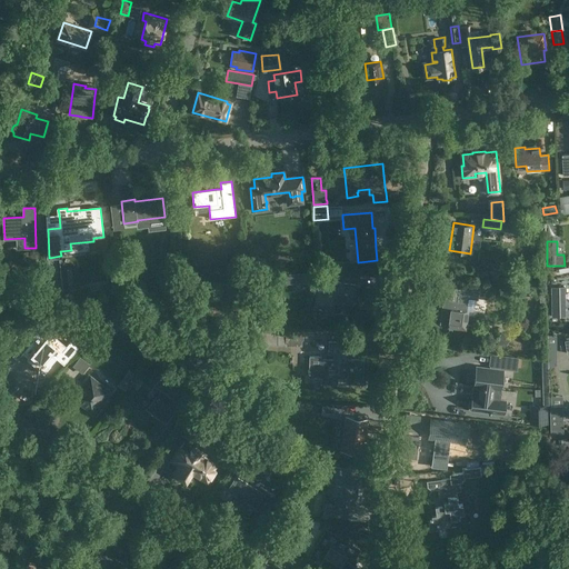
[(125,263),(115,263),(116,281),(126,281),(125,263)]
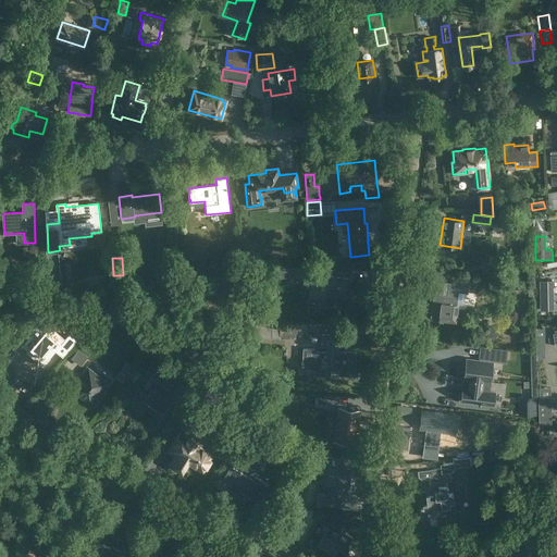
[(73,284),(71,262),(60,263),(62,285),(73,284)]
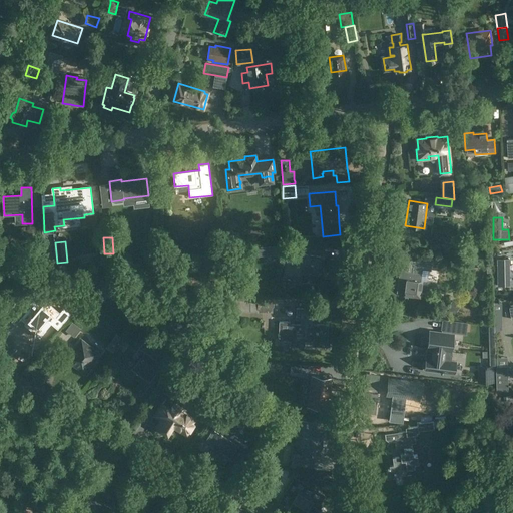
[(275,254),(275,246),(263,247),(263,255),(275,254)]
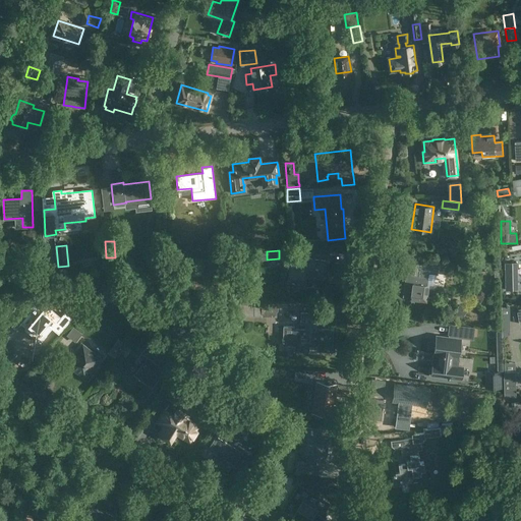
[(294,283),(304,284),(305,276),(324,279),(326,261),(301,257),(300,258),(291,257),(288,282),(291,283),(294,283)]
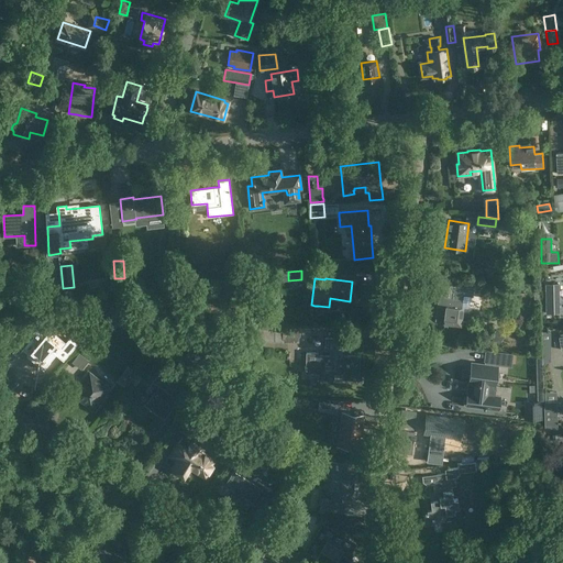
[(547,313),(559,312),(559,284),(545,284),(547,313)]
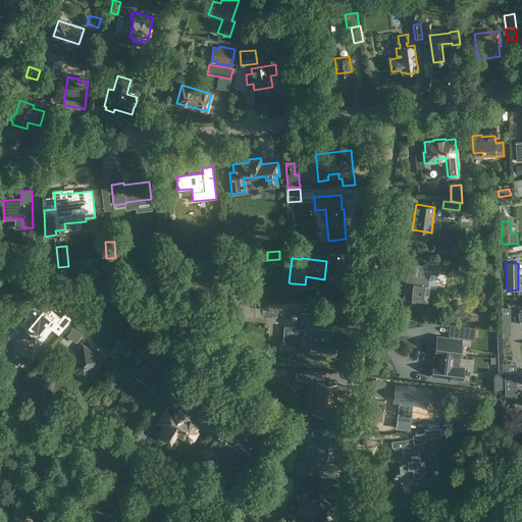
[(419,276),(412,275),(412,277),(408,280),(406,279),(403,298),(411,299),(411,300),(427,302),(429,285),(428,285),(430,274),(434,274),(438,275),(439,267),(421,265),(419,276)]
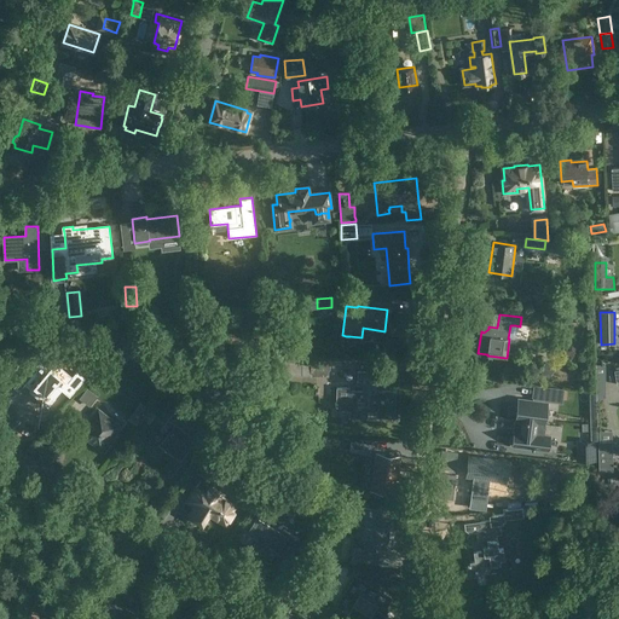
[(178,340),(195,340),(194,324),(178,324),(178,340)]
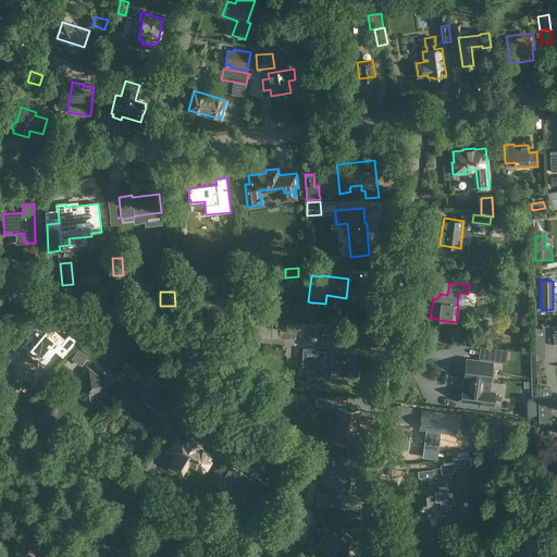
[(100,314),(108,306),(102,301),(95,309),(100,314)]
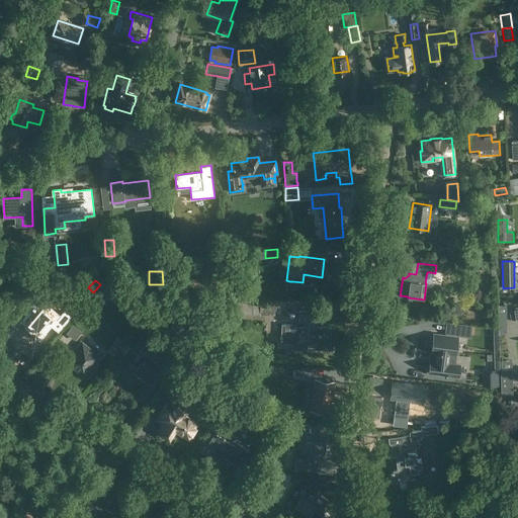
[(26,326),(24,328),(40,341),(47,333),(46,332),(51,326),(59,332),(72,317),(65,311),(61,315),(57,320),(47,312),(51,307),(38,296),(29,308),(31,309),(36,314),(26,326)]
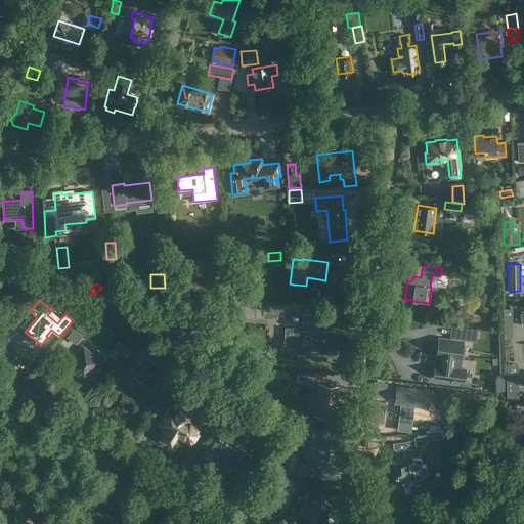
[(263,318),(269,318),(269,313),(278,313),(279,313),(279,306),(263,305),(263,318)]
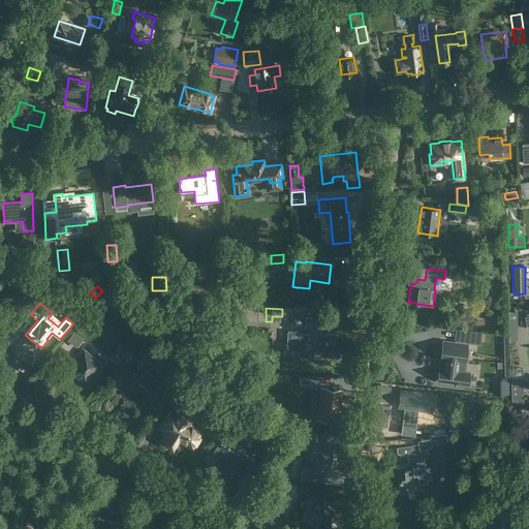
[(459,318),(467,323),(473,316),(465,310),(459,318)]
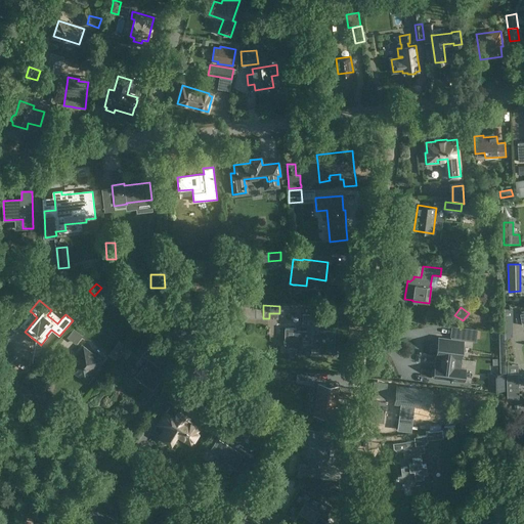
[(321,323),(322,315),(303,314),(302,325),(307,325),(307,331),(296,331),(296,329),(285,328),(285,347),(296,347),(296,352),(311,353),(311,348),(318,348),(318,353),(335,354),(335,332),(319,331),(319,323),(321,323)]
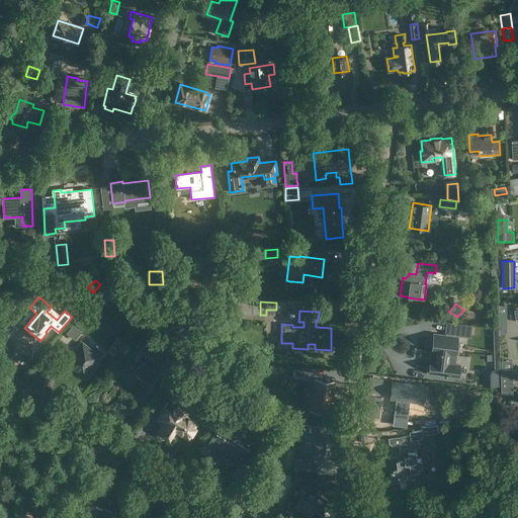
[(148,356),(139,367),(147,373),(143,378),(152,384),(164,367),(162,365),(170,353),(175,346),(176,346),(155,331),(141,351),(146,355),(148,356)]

##########

TASK STATEMENT:
Reproduce exactly and only the lines from the one with "[(275,254),(275,246),(263,247),(263,255),(275,254)]" through the final line of the records above, inclusive. Pictures must be left out.

SOLVED PROBLEM:
[(275,254),(275,246),(263,247),(263,255),(275,254)]
[(294,283),(304,284),(305,276),(324,279),(326,261),(301,257),(300,258),(291,257),(288,282),(291,283),(294,283)]
[(547,313),(559,312),(559,284),(545,284),(547,313)]
[(419,276),(412,275),(412,277),(408,280),(406,279),(403,298),(411,299),(411,300),(427,302),(429,285),(428,285),(430,274),(434,274),(438,275),(439,267),(421,265),(419,276)]
[(178,340),(195,340),(194,324),(178,324),(178,340)]
[(100,314),(108,306),(102,301),(95,309),(100,314)]
[(26,326),(24,328),(40,341),(47,333),(46,332),(51,326),(59,332),(72,317),(65,311),(61,315),(57,320),(47,312),(51,307),(38,296),(29,308),(31,309),(36,314),(26,326)]
[(263,318),(269,318),(269,313),(278,313),(279,313),(279,306),(263,305),(263,318)]
[(459,318),(467,323),(473,316),(465,310),(459,318)]
[(321,323),(322,315),(303,314),(302,325),(307,325),(307,331),(296,331),(296,329),(285,328),(285,347),(296,347),(296,352),(311,353),(311,348),(318,348),(318,353),(335,354),(335,332),(319,331),(319,323),(321,323)]
[(148,356),(139,367),(147,373),(143,378),(152,384),(164,367),(162,365),(170,353),(175,346),(176,346),(155,331),(141,351),(146,355),(148,356)]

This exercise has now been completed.